### Dataset excerpts
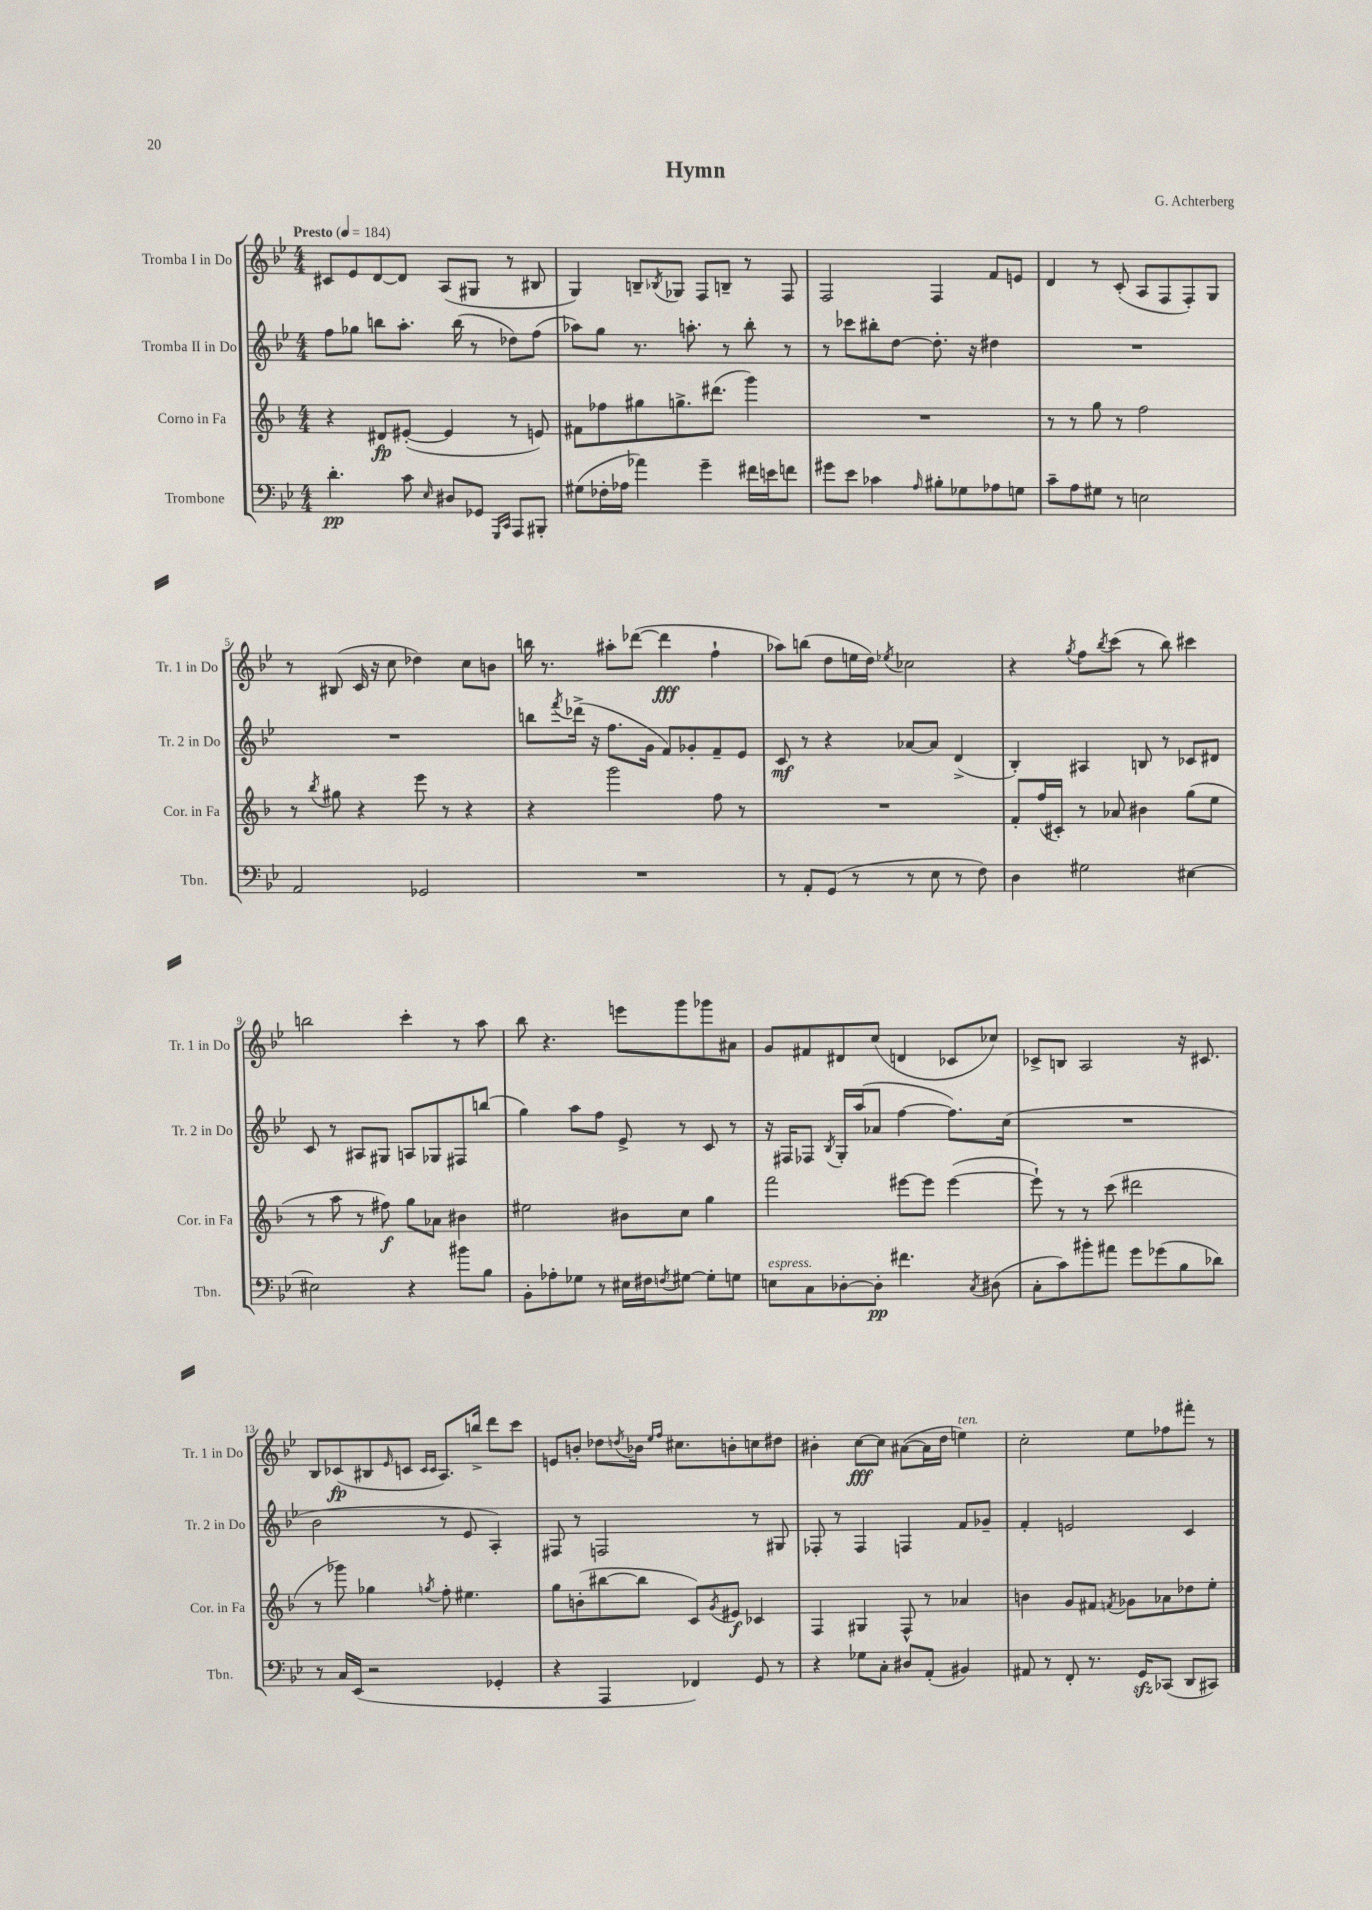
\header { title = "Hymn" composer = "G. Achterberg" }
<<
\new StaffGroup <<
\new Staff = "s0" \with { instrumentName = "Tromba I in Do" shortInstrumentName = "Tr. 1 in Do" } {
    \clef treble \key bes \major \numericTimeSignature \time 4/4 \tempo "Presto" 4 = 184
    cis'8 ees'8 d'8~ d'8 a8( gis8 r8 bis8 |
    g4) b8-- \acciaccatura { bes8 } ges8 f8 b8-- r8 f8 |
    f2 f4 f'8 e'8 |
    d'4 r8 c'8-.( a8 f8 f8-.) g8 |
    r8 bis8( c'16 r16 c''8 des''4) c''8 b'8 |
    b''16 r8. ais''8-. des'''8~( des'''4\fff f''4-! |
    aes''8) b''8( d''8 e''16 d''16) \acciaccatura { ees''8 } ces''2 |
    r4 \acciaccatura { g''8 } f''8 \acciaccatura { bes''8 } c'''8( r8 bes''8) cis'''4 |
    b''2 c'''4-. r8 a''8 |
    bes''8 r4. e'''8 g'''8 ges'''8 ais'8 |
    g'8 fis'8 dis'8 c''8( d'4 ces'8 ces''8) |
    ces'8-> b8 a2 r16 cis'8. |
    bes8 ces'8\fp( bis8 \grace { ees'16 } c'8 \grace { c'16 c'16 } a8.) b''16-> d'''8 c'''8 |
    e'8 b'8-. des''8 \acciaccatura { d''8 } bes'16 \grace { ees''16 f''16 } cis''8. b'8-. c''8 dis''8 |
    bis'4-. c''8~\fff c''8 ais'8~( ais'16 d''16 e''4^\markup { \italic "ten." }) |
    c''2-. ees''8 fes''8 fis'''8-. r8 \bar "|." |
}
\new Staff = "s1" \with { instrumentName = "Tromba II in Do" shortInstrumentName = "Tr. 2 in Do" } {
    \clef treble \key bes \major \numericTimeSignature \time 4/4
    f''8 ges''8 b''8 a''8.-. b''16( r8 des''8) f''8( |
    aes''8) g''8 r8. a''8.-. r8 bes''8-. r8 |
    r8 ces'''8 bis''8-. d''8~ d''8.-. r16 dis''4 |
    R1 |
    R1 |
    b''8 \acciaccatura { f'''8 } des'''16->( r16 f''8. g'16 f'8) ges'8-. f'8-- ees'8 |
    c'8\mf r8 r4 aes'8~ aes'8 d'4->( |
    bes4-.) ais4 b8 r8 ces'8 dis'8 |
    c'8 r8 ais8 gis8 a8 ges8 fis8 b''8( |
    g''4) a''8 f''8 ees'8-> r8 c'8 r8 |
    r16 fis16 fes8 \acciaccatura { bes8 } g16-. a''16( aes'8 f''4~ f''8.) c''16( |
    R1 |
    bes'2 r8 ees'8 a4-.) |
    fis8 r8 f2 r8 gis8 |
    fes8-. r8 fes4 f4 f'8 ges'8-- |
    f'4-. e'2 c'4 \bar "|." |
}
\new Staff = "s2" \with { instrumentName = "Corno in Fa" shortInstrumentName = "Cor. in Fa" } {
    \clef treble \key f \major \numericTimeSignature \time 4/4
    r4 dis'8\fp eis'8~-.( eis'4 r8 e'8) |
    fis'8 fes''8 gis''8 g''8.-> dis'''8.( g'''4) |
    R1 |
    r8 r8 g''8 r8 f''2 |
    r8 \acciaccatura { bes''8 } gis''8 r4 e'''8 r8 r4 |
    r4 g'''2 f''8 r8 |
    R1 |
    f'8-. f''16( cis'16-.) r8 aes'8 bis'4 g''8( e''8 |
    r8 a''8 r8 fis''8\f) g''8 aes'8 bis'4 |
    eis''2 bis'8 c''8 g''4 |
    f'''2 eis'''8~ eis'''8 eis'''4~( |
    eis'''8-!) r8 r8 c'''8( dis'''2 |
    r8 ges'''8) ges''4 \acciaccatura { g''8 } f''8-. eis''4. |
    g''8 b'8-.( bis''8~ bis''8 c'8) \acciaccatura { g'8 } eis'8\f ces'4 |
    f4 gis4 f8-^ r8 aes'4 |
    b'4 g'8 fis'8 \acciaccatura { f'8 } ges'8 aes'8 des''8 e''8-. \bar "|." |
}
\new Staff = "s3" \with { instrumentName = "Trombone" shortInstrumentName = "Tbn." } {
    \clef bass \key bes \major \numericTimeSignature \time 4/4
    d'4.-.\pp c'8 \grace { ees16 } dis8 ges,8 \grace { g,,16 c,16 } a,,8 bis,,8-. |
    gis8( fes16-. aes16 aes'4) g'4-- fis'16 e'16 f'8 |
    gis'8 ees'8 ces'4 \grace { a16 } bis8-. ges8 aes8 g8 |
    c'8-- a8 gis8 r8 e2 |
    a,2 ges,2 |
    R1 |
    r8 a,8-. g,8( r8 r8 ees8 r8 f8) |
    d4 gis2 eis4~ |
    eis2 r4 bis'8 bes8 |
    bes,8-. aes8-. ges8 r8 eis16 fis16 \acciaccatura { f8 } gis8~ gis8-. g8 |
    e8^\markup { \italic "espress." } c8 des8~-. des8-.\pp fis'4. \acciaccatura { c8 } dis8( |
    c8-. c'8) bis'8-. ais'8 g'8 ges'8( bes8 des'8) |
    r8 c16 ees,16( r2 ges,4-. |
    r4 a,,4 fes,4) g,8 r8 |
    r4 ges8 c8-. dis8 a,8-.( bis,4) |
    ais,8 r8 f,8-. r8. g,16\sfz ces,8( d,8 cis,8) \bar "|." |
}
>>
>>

==

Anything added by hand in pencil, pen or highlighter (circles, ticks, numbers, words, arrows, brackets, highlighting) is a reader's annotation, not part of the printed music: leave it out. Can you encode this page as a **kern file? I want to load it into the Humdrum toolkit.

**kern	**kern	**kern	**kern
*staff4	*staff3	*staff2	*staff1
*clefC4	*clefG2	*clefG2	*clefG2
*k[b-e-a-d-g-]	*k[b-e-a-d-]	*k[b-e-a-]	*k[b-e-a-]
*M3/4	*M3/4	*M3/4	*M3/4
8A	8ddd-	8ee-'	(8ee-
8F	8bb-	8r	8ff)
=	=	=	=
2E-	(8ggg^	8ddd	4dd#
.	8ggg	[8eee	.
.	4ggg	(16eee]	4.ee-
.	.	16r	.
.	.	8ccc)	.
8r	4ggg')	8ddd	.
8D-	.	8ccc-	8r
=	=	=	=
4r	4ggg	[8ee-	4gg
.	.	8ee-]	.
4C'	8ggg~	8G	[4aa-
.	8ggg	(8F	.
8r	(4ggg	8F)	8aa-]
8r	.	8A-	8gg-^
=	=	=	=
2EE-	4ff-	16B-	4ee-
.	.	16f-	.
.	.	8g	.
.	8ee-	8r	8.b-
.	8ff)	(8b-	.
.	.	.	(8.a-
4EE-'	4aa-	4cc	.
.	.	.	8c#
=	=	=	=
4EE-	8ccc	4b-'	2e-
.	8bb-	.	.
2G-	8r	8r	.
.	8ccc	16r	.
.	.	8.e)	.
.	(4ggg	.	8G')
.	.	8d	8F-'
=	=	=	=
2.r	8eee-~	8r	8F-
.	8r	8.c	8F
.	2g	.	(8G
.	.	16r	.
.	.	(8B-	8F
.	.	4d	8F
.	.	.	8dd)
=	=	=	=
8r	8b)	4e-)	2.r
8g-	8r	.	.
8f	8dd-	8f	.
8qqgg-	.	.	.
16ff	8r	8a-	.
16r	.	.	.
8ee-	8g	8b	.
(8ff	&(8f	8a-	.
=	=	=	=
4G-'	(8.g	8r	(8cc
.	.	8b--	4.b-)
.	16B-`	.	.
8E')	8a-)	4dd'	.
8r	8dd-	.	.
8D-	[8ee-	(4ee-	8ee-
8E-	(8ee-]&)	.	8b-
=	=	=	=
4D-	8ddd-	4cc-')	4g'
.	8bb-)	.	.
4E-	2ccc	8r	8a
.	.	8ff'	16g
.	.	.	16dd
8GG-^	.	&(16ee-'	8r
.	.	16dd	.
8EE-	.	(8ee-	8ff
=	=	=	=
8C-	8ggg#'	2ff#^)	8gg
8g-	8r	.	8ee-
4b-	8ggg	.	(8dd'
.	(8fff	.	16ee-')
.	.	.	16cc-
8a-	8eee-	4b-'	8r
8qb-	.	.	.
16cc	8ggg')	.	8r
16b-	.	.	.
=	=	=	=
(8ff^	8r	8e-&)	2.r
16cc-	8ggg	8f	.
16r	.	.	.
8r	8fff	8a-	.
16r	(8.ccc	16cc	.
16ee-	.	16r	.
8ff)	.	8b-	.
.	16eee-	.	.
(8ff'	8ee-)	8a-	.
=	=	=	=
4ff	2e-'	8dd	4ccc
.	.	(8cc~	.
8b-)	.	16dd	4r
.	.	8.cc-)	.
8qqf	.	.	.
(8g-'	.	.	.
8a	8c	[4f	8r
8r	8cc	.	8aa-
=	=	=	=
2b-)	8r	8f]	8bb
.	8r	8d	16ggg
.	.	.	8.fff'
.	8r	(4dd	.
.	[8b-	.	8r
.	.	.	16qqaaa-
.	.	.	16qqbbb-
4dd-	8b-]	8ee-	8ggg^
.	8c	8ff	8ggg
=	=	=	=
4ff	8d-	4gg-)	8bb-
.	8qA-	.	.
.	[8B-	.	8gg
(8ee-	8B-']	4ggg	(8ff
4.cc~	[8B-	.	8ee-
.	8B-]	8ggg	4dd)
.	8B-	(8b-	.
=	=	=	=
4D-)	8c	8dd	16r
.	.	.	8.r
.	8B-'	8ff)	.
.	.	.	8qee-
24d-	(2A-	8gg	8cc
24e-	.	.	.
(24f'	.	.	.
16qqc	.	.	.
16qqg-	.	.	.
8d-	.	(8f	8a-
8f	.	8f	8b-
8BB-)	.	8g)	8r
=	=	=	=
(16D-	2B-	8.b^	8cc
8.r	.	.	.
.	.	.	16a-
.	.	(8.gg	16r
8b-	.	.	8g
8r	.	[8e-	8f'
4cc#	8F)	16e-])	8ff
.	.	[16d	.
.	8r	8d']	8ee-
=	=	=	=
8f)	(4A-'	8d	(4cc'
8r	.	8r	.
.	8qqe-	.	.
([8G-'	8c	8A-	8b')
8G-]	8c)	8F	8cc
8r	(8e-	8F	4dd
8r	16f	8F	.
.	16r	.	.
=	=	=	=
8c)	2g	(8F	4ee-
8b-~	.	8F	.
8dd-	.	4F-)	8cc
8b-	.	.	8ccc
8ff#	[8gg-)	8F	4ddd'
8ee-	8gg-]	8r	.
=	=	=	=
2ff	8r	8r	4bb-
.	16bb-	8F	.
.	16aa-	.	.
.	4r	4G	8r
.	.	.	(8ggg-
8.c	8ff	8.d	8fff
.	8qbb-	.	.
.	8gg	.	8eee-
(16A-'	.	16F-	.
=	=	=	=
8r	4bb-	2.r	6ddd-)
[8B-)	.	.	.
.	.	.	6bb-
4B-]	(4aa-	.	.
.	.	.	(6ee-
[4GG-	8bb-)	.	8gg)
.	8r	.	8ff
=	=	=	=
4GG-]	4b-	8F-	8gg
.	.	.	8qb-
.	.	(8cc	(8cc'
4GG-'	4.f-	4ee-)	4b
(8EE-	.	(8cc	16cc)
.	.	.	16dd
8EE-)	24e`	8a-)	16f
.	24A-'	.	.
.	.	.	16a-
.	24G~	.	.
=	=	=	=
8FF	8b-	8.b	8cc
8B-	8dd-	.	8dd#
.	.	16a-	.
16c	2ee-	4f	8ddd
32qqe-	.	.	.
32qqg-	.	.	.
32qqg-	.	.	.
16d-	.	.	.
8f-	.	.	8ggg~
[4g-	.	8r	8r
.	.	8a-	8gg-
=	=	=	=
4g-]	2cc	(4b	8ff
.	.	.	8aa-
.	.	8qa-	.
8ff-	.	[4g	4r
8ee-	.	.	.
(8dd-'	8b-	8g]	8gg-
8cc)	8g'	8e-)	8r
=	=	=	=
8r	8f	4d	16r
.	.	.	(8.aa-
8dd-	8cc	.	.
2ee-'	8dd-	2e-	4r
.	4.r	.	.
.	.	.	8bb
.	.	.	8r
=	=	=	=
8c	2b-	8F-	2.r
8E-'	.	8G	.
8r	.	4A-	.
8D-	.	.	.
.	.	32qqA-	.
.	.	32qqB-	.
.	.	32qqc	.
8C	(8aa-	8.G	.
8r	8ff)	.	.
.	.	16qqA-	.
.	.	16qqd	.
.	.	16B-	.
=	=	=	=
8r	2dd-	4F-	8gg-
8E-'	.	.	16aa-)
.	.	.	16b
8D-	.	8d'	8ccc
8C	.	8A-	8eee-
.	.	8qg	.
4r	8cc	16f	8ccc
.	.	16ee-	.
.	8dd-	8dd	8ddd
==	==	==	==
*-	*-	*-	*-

### YOUR OBJECTIVE
Select each line in the entries above that contains the string "kern", and copy those lines.

### EXERCISE ANSWER
Anything added by hand in pencil, pen or highlighter (circles, ticks, numbers, words, arrows, brackets, highlighting) is a reader's annotation, not part of the printed music: leave it out. Can you encode this page as a **kern file? I want to load it into the Humdrum toolkit.
**kern	**kern	**kern	**kern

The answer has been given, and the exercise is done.